#### EXCERPTED RECORDS:
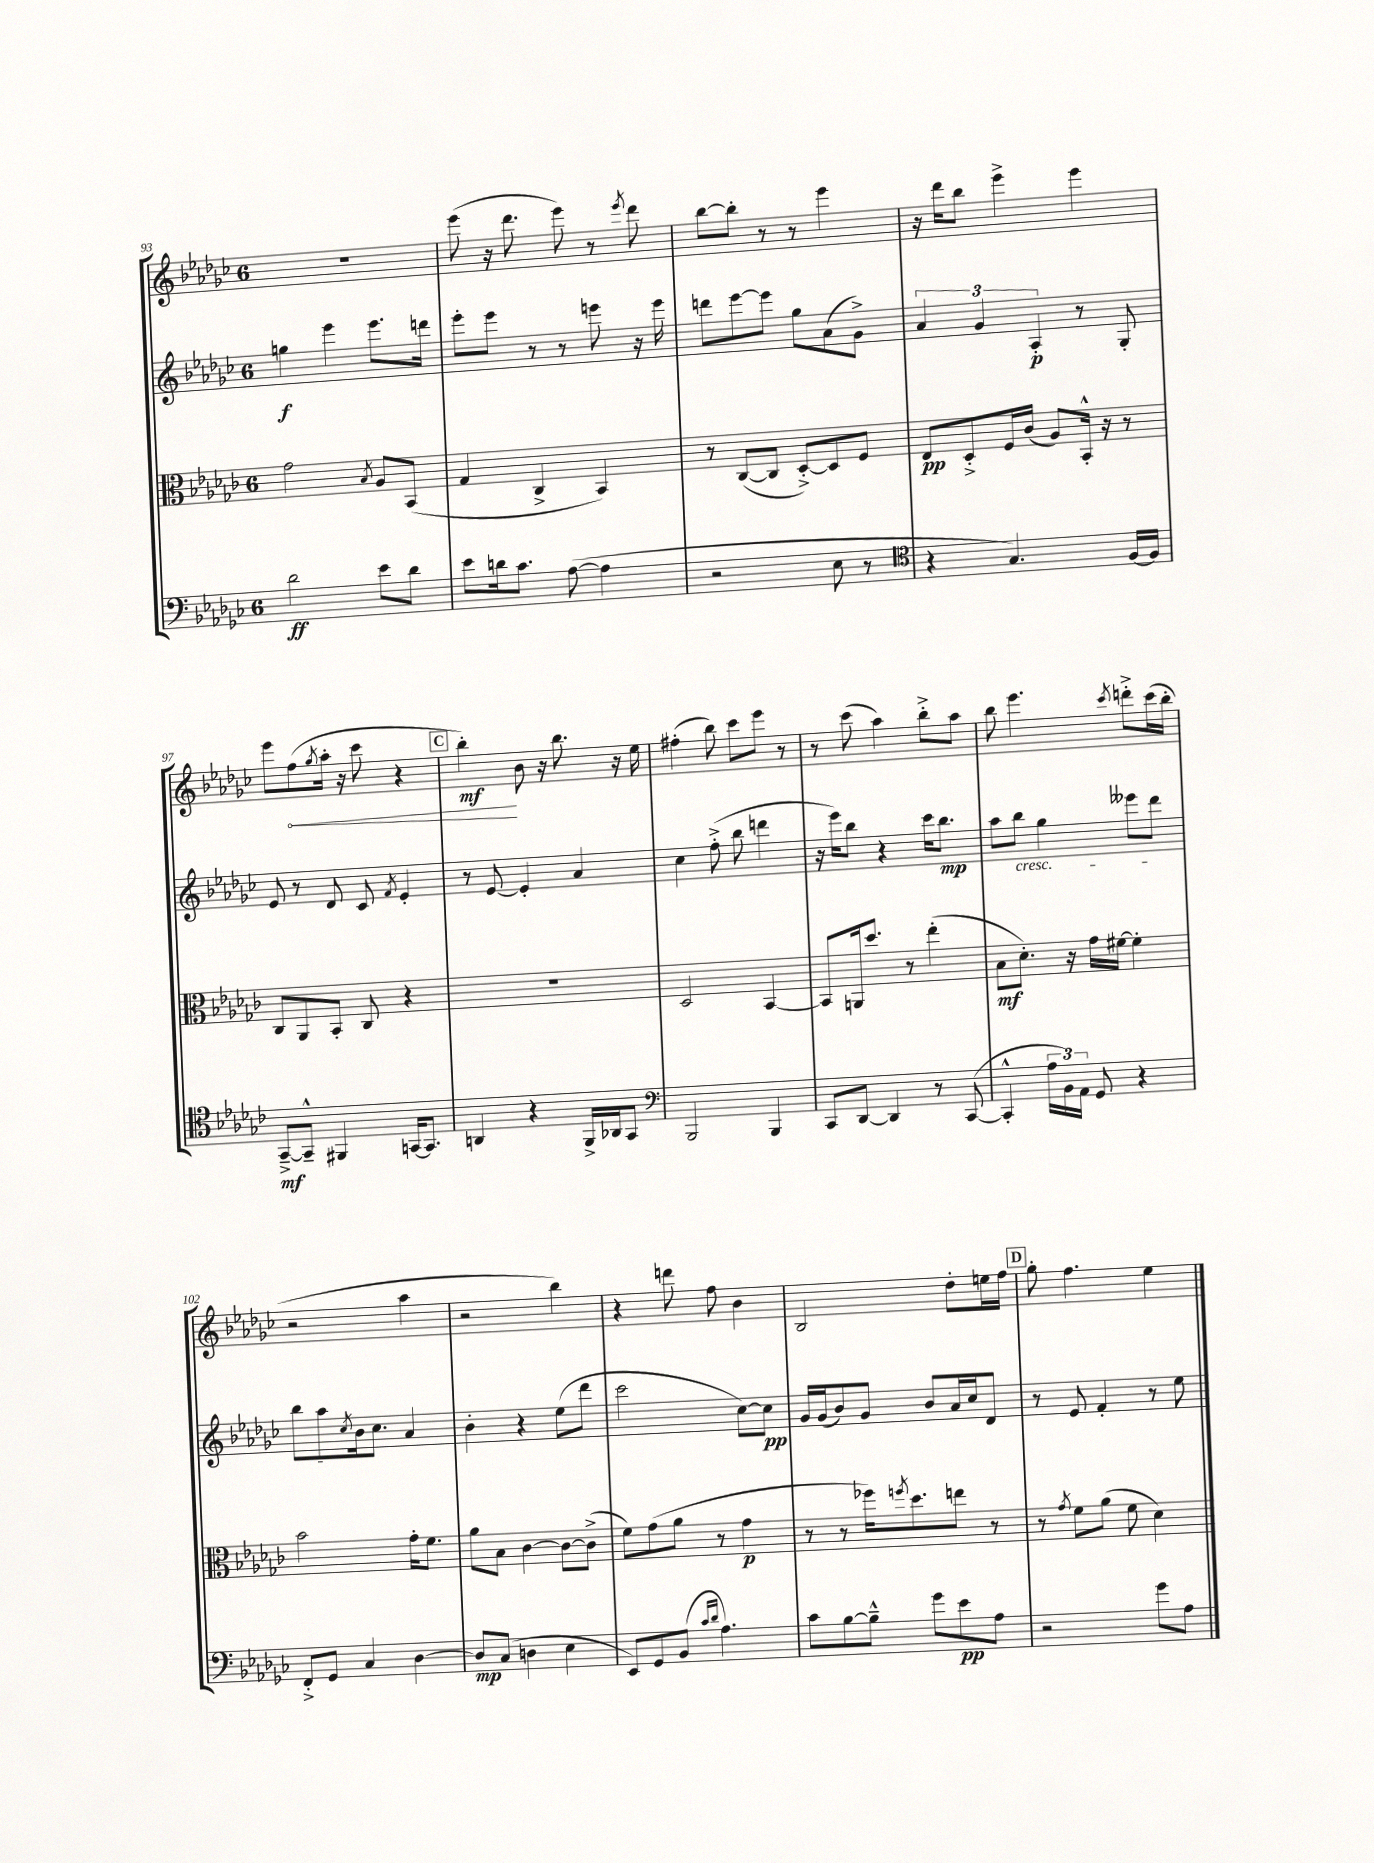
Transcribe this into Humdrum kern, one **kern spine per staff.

**kern	**kern	**kern	**kern
*staff4	*staff3	*staff2	*staff1
*clefF4	*clefC3	*clefG2	*clefG2
*k[b-e-a-d-g-c-]	*k[b-e-a-d-g-c-]	*k[b-e-a-d-g-c-]	*k[b-e-a-d-g-c-]
*M6/8	*M6/8	*M6/8	*M6/8
2d-	2g-	4gg	2.r
.	.	4eee-	.
.	8qB-	.	.
8e-	8A-	8.eee-	.
8d-	(8BB-	.	.
.	.	16ddd	.
=	=	=	=
8e-	4G-	8eee-'	(8eee-
16d	.	8eee-	16r
8.c-	.	.	8.ddd-
.	4C-^	8r	.
([8A-	.	8r	8eee-)
4A-]	4BB-)	8eee	8r
.	.	.	8qeee-
.	.	16r	8ddd-
.	.	16eee	.
=	=	=	=
2r	8r	8ddd	[8bb-
.	([8C-	[8eee-	8bb-']
.	8C-]	8eee-]	8r
.	[8D-'^)	8gg-	8r
8E-	8D-]	(8a-	4eee-
8r	8F	8g-^)	.
=	=	=	=
*clefC4	*	*	*
4r	8E-	6a-	16r
.	.	.	16ddd-
.	8D-'^	.	8bb-
.	.	6g-	.
4.G-)	16F	.	4eee-^
.	(16c-	.	.
.	.	6A-'	.
.	8A-)	.	.
.	16BB-'^^	8r	4eee-
.	16r	.	.
[16F	8r	8G-'	.
16F]	.	.	.
=	=	=	=
[8GG-~^	8C-	8e-	8eee-
8GG-~^^]	8AA-	8r	(8ff
.	.	.	8qgg-
4FF#	8BB-'	8d-	16aa-'
.	.	.	16r
.	8C-	8c-	8ccc-
.	.	8qf	.
[16GG	4r	4e-'	4r
8.GG]	.	.	.
=	=	=	=
4AA	2.r	8r	4bb-')
.	.	[8e-	.
4r	.	4e-']	8b-
.	.	.	16r
.	.	.	8.bb-
16FF^	.	4a-	.
16AA-	.	.	.
8GG-	.	.	16r
.	.	.	16ee-
=	=	=	=
*clefF4	*	*	*
2BBB-	2D-	4cc-	(4ff#'
.	.	(8ff'^	8bb-)
.	.	8bb-	8ccc-
4BBB-	[4BB-	4ddd	8eee-
.	.	.	8r
=	=	=	=
8CC-	8BB-]	16r	8r
.	.	16eee-)	.
[8DD-	16AA	8bb-	(8ccc-
.	8.dd-	.	.
4DD-]	.	4r	4aa-)
.	8r	.	.
8r	(4ee-'	16ccc-	8bb-'^
.	.	8.bb-	.
([8CC-	.	.	8aa-
=	=	=	=
4CC-'^^]	8B-	8aa-	8bb-
.	8.d-')	8bb-	4.eee-
24A-	.	4gg-	.
24BB-)	.	.	.
.	16r	.	.
24AA-	.	.	.
8GG-	16g-	.	.
.	[16f#	.	.
.	.	.	8qccc-
4r	4f#']	8eee--	8ddd'^
.	.	8ddd-	(16ccc-
.	.	.	16bb-'
=	=	=	=
8FF'^	2b-	8bb-	2r
8GG-	.	8aa-	.
.	.	8qcc-	.
4C-	.	16b-	.
.	.	8.cc-	.
[4D-	16g-'	4a-	4aa-
.	8.f	.	.
=	=	=	=
8D-]	8a-	4b-'	2r
(8C-	8B-	.	.
4D	[4c-	4r	.
4E-	8c-_	(8ee-	4bb-)
.	(8c-^]	8ddd-	.
=	=	=	=
8EE-)	8f)	2ccc-	4r
8GG-	(8g-	.	.
(8BB-	8a-	.	8ddd
16qqc-	.	.	.
16qqd-	.	.	.
4.A-)	8r	.	8ff
.	4g-	[8cc-)	4b-
.	.	8cc-]	.
=	=	=	=
8c-	8r	16g-	2B-
.	.	(16g-	.
[8B-	8r	8b-)	.
8B-~^^]	16ff-)	8g-	.
.	8qff	.	.
.	8.dd-	.	.
8g-	.	8b-	.
8e-	8ee	16a-	8dd-'
.	.	16cc-	.
8A-	8r	8d-	16ee
.	.	.	16ff
=	=	=	=
2r	8r	8r	8gg-'
.	8qg-	.	.
.	8f	8e-	4.ff
.	(8a-	4f'	.
.	8f	.	.
8g-	4d-)	8r	4ee-
8A-	.	8ee-	.
==	==	==	==
*-	*-	*-	*-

#### WORK TO BE COMPLETED:
Rewrite the rows above with "Transcribe" changed to "Encode" and everything else kept the same, leaving out the pictures.

#### RESPONSE:
Encode this into Humdrum kern, one **kern spine per staff.

**kern	**kern	**kern	**kern
*staff4	*staff3	*staff2	*staff1
*clefF4	*clefC3	*clefG2	*clefG2
*k[b-e-a-d-g-c-]	*k[b-e-a-d-g-c-]	*k[b-e-a-d-g-c-]	*k[b-e-a-d-g-c-]
*M6/8	*M6/8	*M6/8	*M6/8
2d-	2g-	4gg	2.r
.	.	4eee-	.
.	8qB-	.	.
8e-	8A-	8.eee-	.
8d-	(8BB-	.	.
.	.	16ddd	.
=	=	=	=
8e-	4G-	8eee-'	(8eee-
16d	.	8eee-	16r
8.c-	.	.	8.ddd-
.	4C-^	8r	.
([8A-	.	8r	8eee-)
4A-]	4BB-)	8eee	8r
.	.	.	8qeee-
.	.	16r	8ddd-
.	.	16eee	.
=	=	=	=
2r	8r	8ddd	[8bb-
.	([8C-	[8eee-	8bb-']
.	8C-]	8eee-]	8r
.	[8D-'^)	8gg-	8r
8E-	8D-]	(8a-	4eee-
8r	8F	8g-^)	.
=	=	=	=
*clefC4	*	*	*
4r	8E-	6a-	16r
.	.	.	16ddd-
.	8D-'^	.	8bb-
.	.	6g-	.
4.G-)	16F	.	4eee-^
.	(16c-	.	.
.	.	6A-'	.
.	8A-)	.	.
.	16BB-'^^	8r	4eee-
.	16r	.	.
[16F	8r	8G-'	.
16F]	.	.	.
=	=	=	=
[8GG-~^	8C-	8e-	8eee-
8GG-~^^]	8AA-	8r	(8ff
.	.	.	8qgg-
4FF#	8BB-'	8d-	16aa-'
.	.	.	16r
.	8C-	8c-	8ccc-
.	.	8qf	.
[16GG	4r	4e-'	4r
8.GG]	.	.	.
=	=	=	=
4AA	2.r	8r	4bb-')
.	.	[8e-	.
4r	.	4e-']	8b-
.	.	.	16r
.	.	.	8.bb-
16FF^	.	4a-	.
16AA-	.	.	.
8GG-	.	.	16r
.	.	.	16ee-
=	=	=	=
*clefF4	*	*	*
2BBB-	2D-	4cc-	(4ff#'
.	.	(8ff'^	8bb-)
.	.	8bb-	8ccc-
4BBB-	[4BB-	4ddd	8eee-
.	.	.	8r
=	=	=	=
8CC-	8BB-]	16r	8r
.	.	16eee-)	.
[8DD-	16AA	8bb-	(8ccc-
.	8.dd-	.	.
4DD-]	.	4r	4aa-)
.	8r	.	.
8r	(4ee-'	16ccc-	8bb-'^
.	.	8.bb-	.
([8CC-	.	.	8aa-
=	=	=	=
4CC-'^^]	8B-	8aa-	8bb-
.	8.d-')	8bb-	4.eee-
24A-	.	4gg-	.
24BB-)	.	.	.
.	16r	.	.
24AA-	.	.	.
8GG-	16g-	.	.
.	[16f#	.	.
.	.	.	8qccc-
4r	4f#']	8eee--	8ddd'^
.	.	8ddd-	(16ccc-
.	.	.	16bb-'
=	=	=	=
8FF'^	2b-	8bb-	2r
8GG-	.	8aa-	.
.	.	8qcc-	.
4C-	.	16b-	.
.	.	8.cc-	.
[4D-	16g-'	4a-	4aa-
.	8.f	.	.
=	=	=	=
8D-]	8a-	4b-'	2r
(8C-	8B-	.	.
4D	[4c-	4r	.
4E-	8c-_	(8ee-	4bb-)
.	(8c-^]	8ddd-	.
=	=	=	=
8EE-)	8f)	2ccc-	4r
8GG-	(8g-	.	.
(8BB-	8a-	.	8ddd
16qqc-	.	.	.
16qqd-	.	.	.
4.A-)	8r	.	8ff
.	4g-	[8cc-)	4b-
.	.	8cc-]	.
=	=	=	=
8c-	8r	16g-	2B-
.	.	(16g-	.
[8B-	8r	8b-)	.
8B-~^^]	16ff-)	8g-	.
.	8qff	.	.
.	8.dd-	.	.
8g-	.	8b-	.
8e-	8ee	16a-	8dd-'
.	.	16cc-	.
8A-	8r	8d-	16ee
.	.	.	16ff
=	=	=	=
2r	8r	8r	8gg-'
.	8qg-	.	.
.	8f	8e-	4.ff
.	(8a-	4f'	.
.	8f	.	.
8g-	4d-)	8r	4ee-
8A-	.	8ee-	.
==	==	==	==
*-	*-	*-	*-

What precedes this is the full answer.